[Items from a dataset]
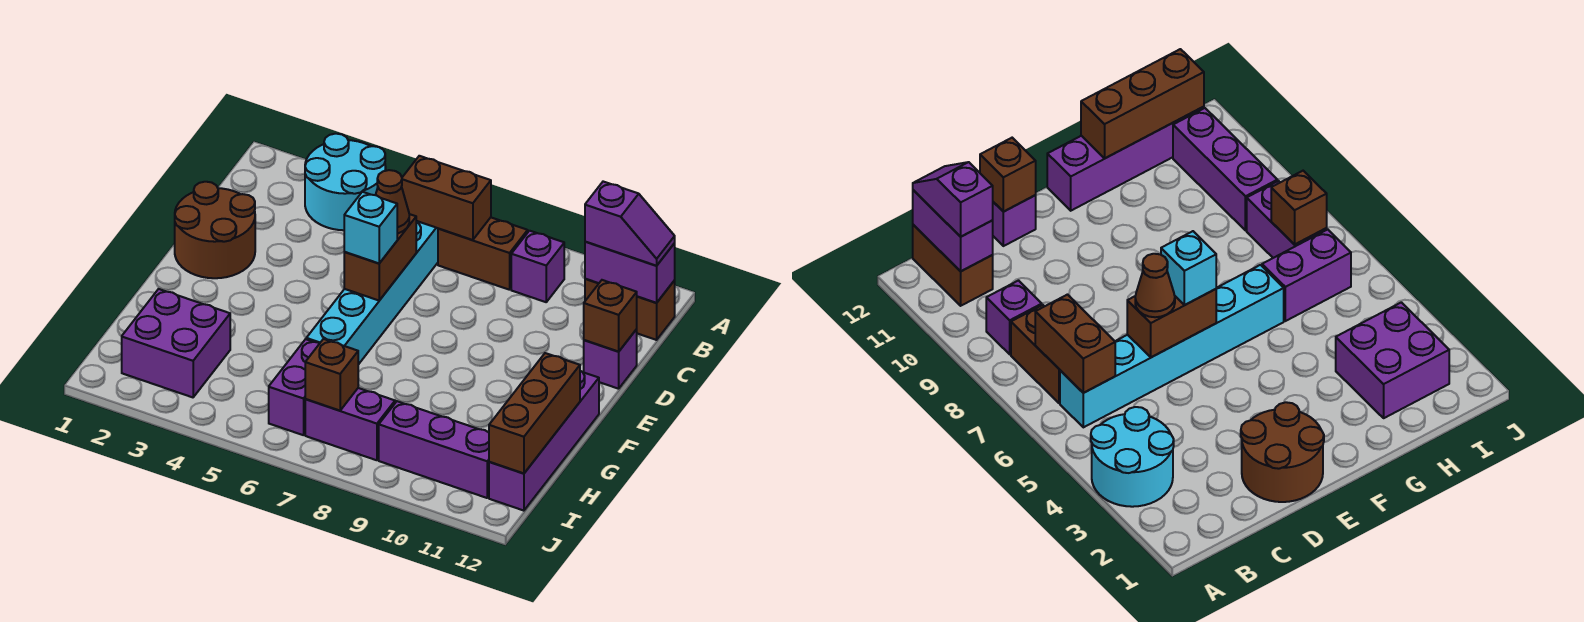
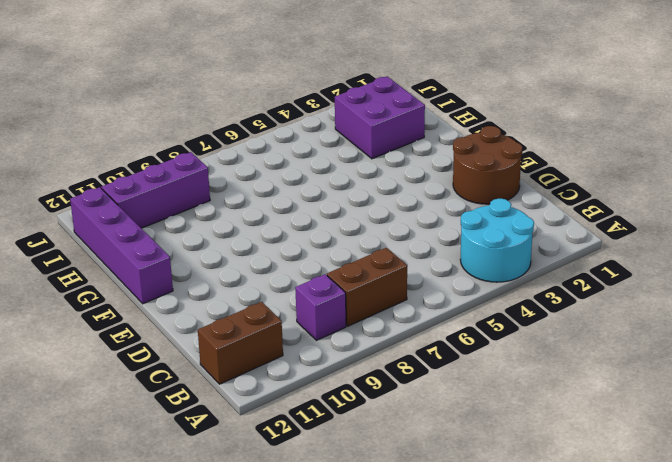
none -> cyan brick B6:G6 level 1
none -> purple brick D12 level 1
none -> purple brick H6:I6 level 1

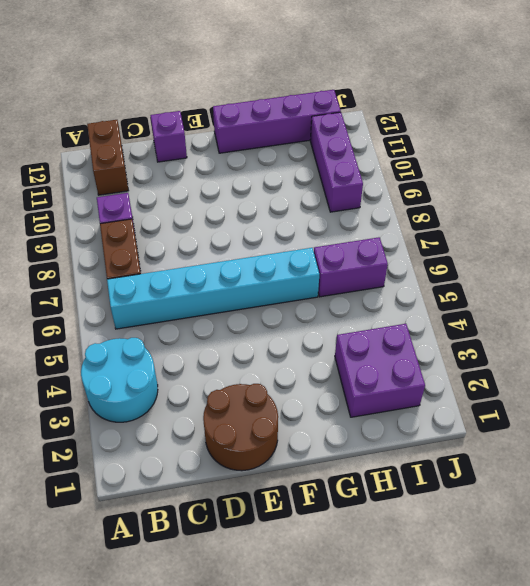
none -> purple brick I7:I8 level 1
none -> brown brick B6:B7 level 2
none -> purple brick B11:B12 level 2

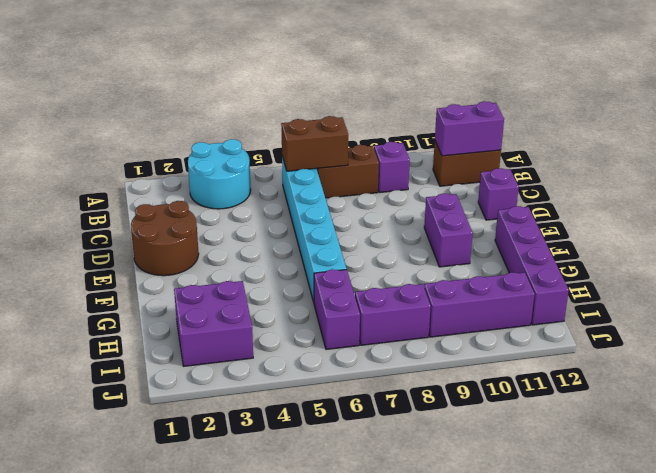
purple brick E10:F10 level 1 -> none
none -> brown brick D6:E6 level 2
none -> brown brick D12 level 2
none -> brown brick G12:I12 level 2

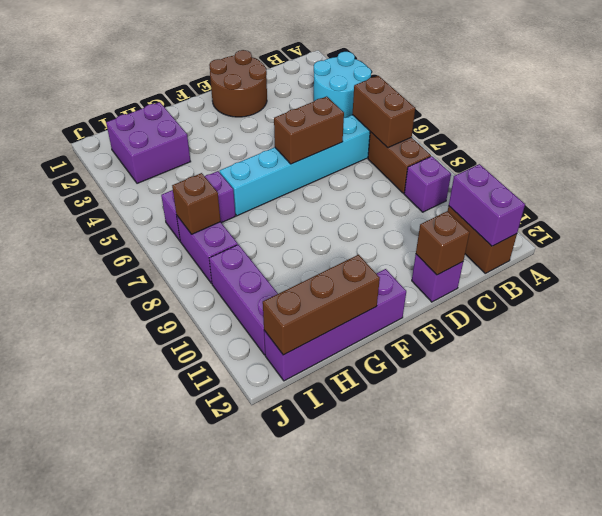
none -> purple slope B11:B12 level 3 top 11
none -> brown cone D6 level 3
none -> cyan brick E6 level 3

About this task - Go through the entries above and count the lines containing the word "brick"; give only that count.

Answer box - 11